*** Record excerpts Section Begins ***

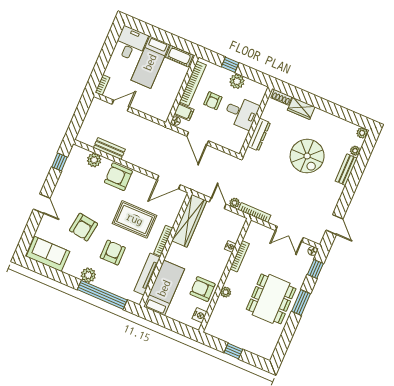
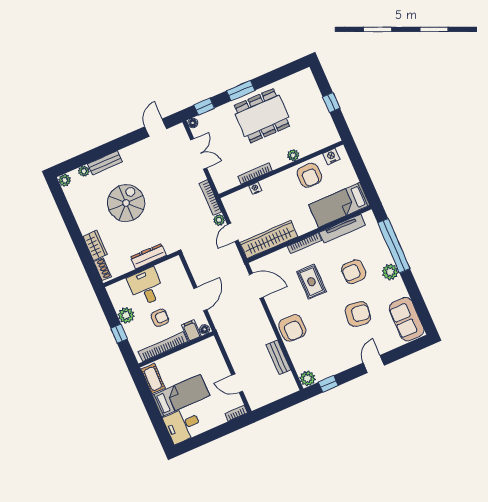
plant: (94, 160) -> (307, 378), moved
rug: (135, 219) -> (311, 282), width x0.73, depth x0.70

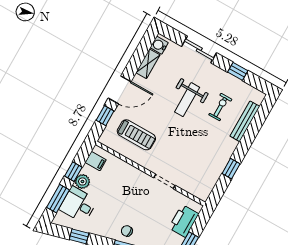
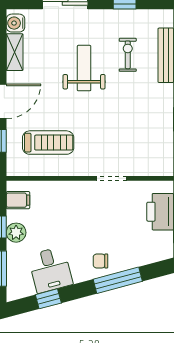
weight bench: (187, 100) -> (84, 68), turned 180
desk: (78, 205) -> (50, 270), moved, turned -105

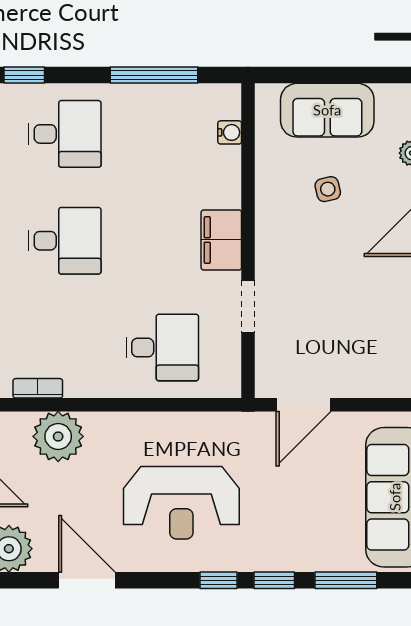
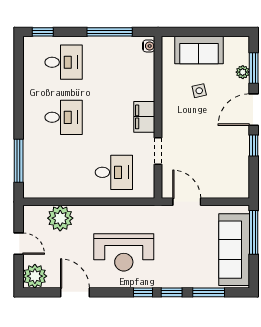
water cooler: (230, 132) -> (149, 46), moved
bookcase: (38, 388) -> (50, 193), removed
door: (304, 405) -> (187, 202), swing flipped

*** Record excerpts Section Ends ***

#### Brief
Return the complete material above exactly, with no picture.

#### Your response
plant: (94, 160) -> (307, 378), moved
rug: (135, 219) -> (311, 282), width x0.73, depth x0.70

weight bench: (187, 100) -> (84, 68), turned 180
desk: (78, 205) -> (50, 270), moved, turned -105

water cooler: (230, 132) -> (149, 46), moved
bookcase: (38, 388) -> (50, 193), removed
door: (304, 405) -> (187, 202), swing flipped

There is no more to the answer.